[Shape state change listings]
====

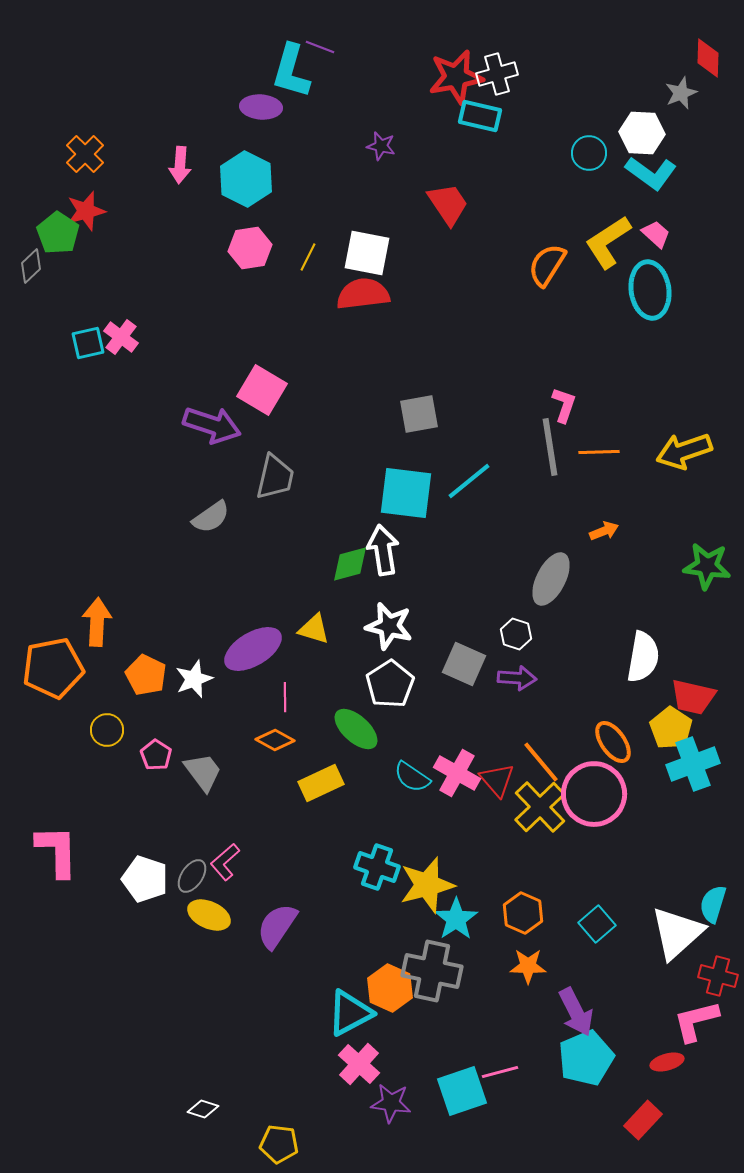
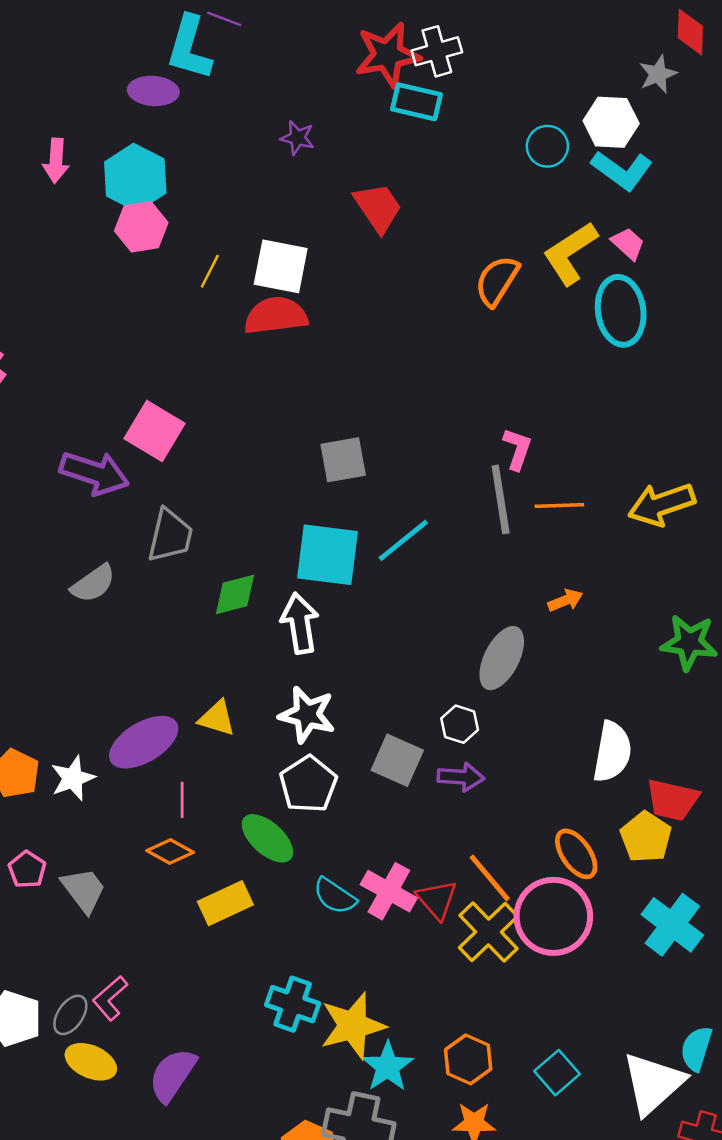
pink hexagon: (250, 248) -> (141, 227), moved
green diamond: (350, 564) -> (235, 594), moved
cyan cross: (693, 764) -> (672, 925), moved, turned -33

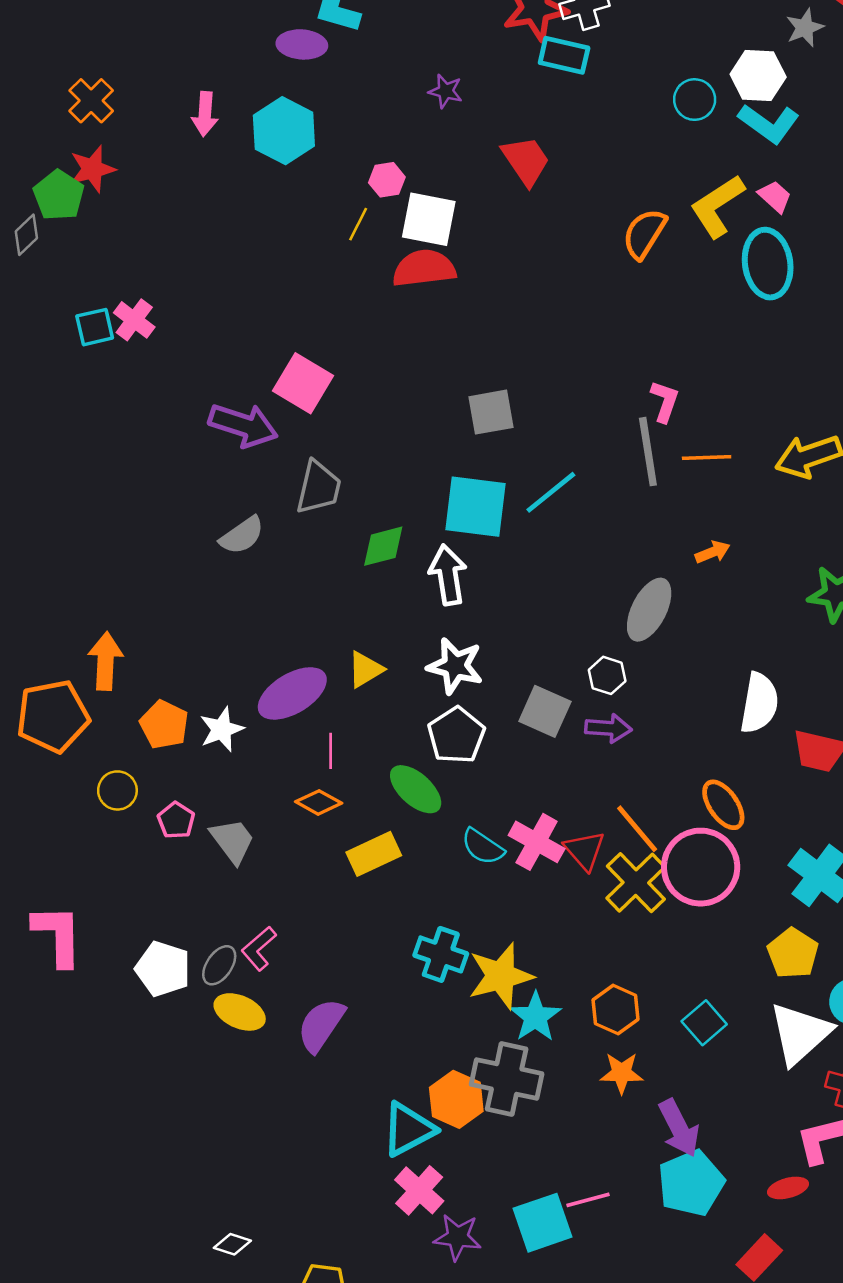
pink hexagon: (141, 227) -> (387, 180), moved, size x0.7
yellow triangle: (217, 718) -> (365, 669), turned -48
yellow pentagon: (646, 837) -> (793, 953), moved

====

### [TASK TO COMPLETE]
All lines above between the line that contains "green diamond: (350, 564)" and the last line of the entries, both included, must be transcribed exactly. No pictures are to appear.

### [SOLUTION]
green diamond: (350, 564) -> (235, 594), moved
cyan cross: (693, 764) -> (672, 925), moved, turned -33

pink hexagon: (141, 227) -> (387, 180), moved, size x0.7
yellow triangle: (217, 718) -> (365, 669), turned -48
yellow pentagon: (646, 837) -> (793, 953), moved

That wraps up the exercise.